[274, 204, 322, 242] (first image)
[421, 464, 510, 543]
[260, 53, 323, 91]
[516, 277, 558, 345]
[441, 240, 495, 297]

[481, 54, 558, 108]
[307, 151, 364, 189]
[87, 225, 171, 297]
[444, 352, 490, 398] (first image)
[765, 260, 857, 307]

::::

# [Problem description]
Retype the material word for word, including every line.

# [Result of the task]
[274, 204, 322, 242] (first image)
[421, 464, 510, 543]
[260, 53, 323, 91]
[516, 277, 558, 345]
[441, 240, 495, 297]

[481, 54, 558, 108]
[307, 151, 364, 189]
[87, 225, 171, 297]
[444, 352, 490, 398] (first image)
[765, 260, 857, 307]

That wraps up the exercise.